* Work to be completed *
After locating the line that contains "camera: 90 degrees left, 5 degrees down" in the records below, write out exactly that line and each line after it through the one that contains "(350, 435) = (691, 395): yellow", and nothing else.

* Input for this task *
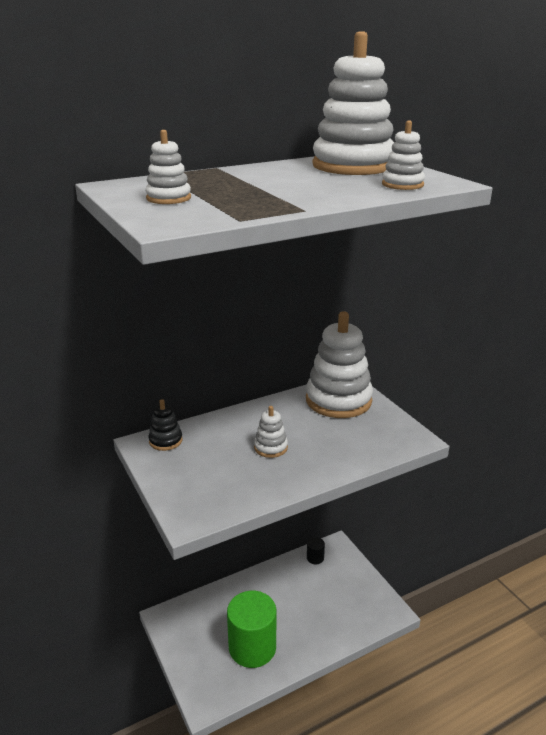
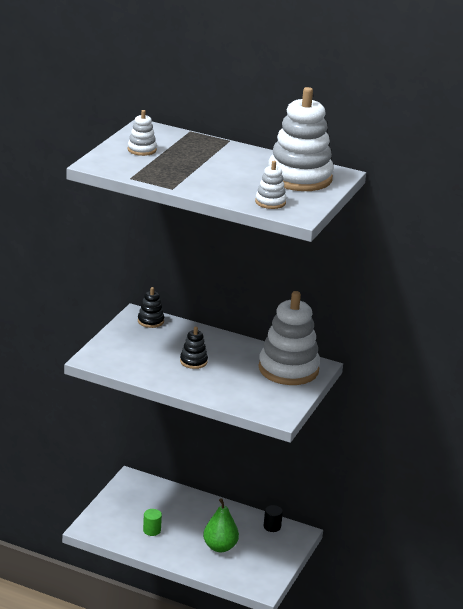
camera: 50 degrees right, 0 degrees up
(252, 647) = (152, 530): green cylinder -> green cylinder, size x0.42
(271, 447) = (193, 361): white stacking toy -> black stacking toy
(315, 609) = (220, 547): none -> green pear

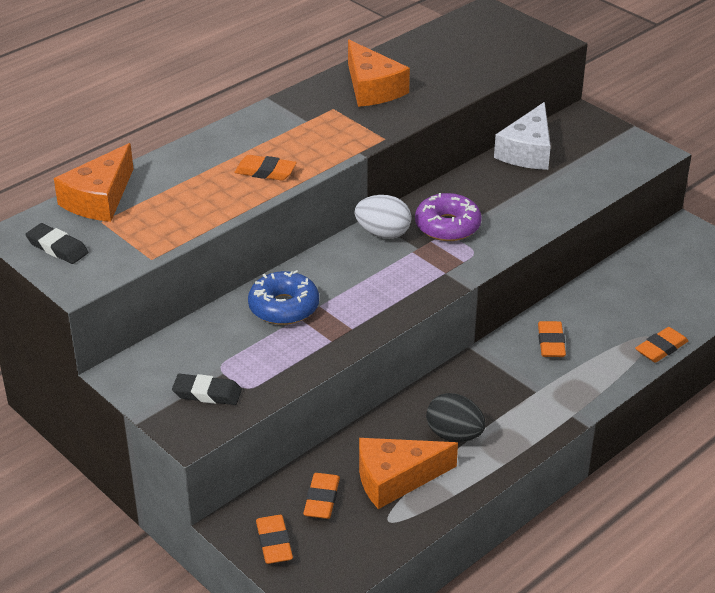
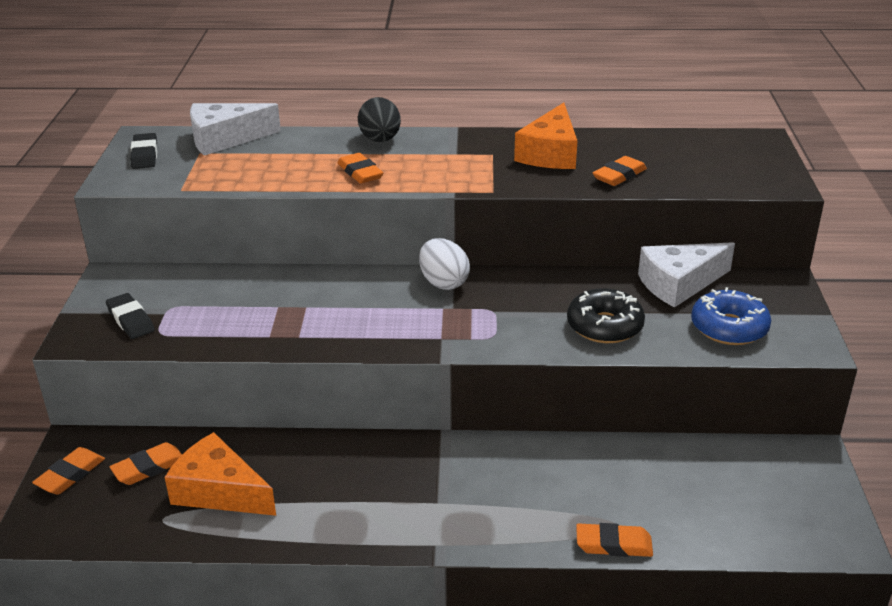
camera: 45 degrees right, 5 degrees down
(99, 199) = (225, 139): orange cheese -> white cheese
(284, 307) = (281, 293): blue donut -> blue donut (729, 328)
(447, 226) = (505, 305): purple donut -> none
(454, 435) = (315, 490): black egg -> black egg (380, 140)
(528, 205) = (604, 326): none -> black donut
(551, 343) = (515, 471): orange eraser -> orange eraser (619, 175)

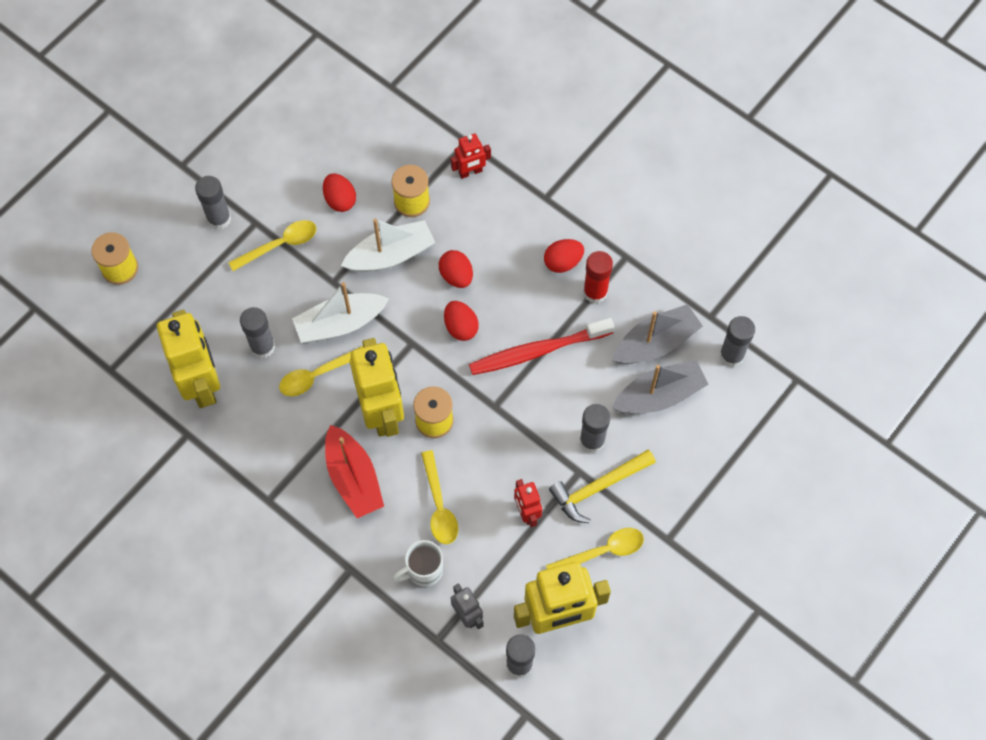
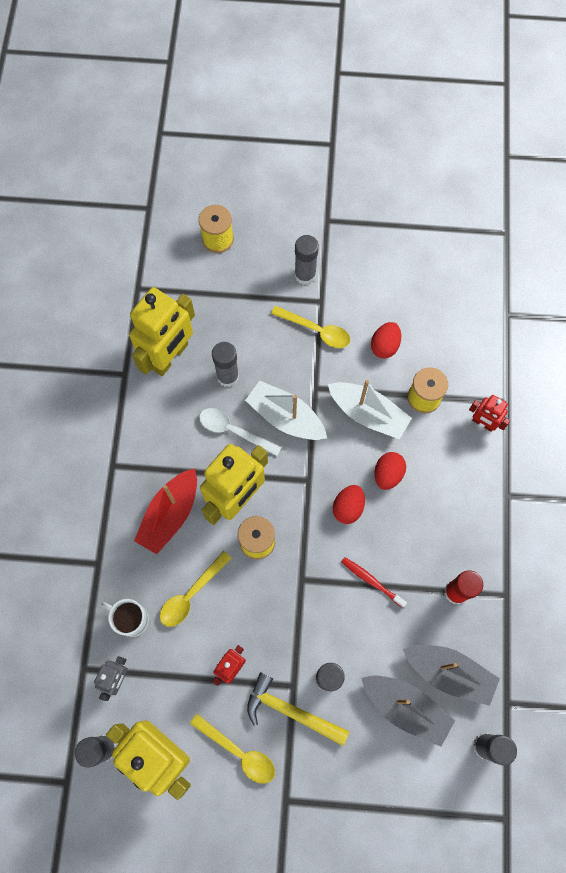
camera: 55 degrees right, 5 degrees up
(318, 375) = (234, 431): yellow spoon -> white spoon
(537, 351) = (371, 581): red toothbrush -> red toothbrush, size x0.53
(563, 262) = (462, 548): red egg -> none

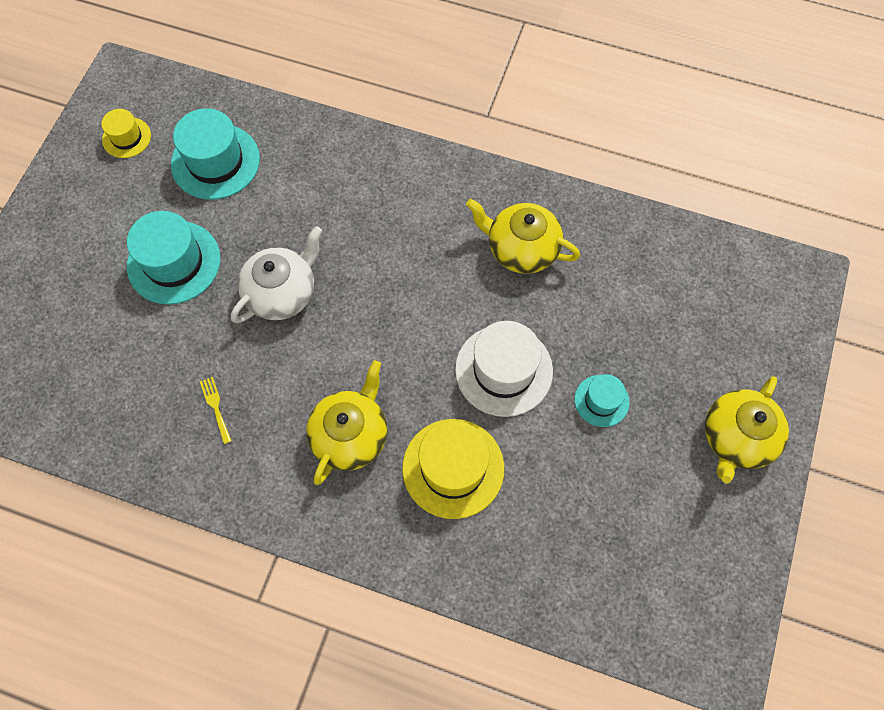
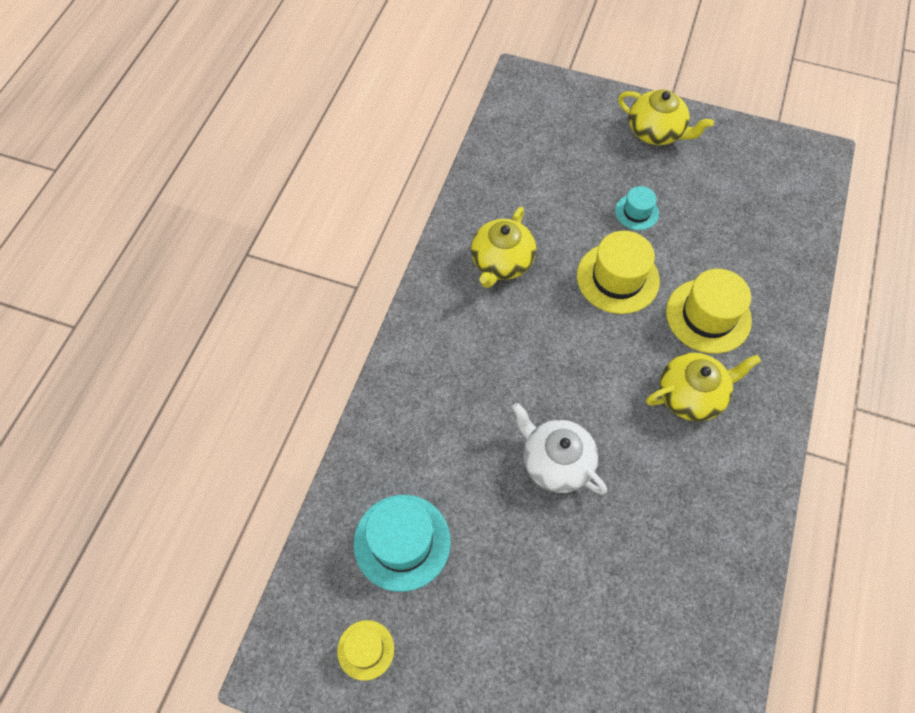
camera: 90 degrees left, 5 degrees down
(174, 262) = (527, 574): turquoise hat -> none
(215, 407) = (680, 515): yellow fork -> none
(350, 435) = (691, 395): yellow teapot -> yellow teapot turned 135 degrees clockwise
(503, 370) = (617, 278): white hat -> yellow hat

...

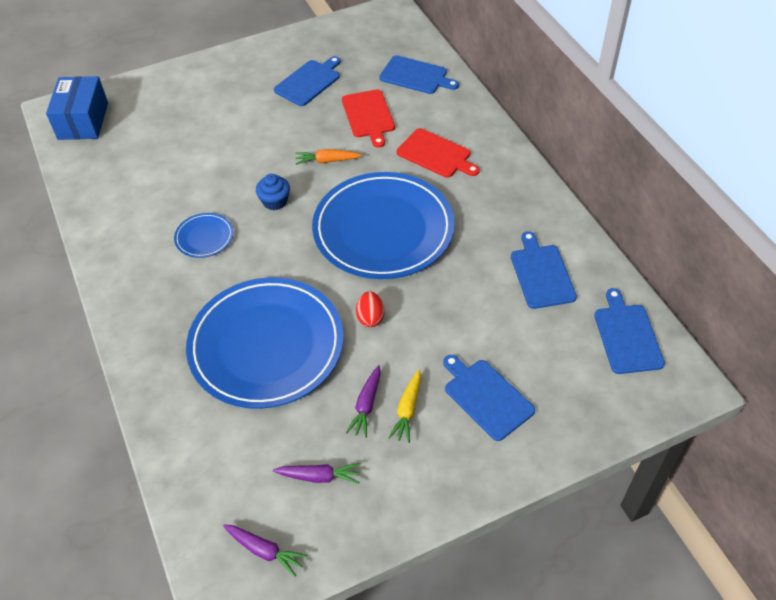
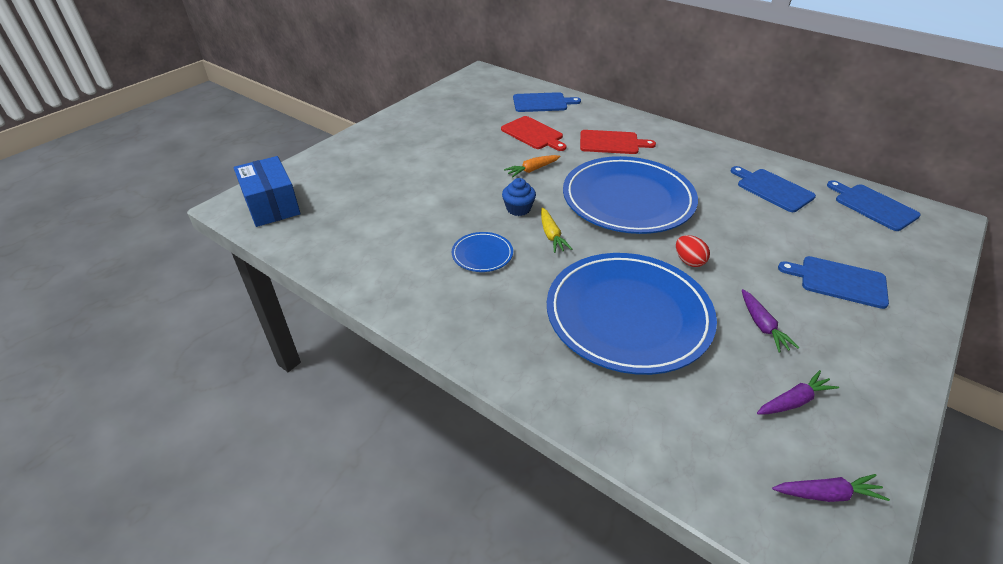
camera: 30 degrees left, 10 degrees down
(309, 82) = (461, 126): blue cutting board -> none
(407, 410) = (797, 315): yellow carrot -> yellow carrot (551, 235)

* Written reply *
camera: 90 degrees left, 5 degrees down
(174, 262) = (527, 574): turquoise hat -> none
(215, 407) = (680, 515): yellow fork -> none
(350, 435) = (691, 395): yellow teapot -> yellow teapot turned 135 degrees clockwise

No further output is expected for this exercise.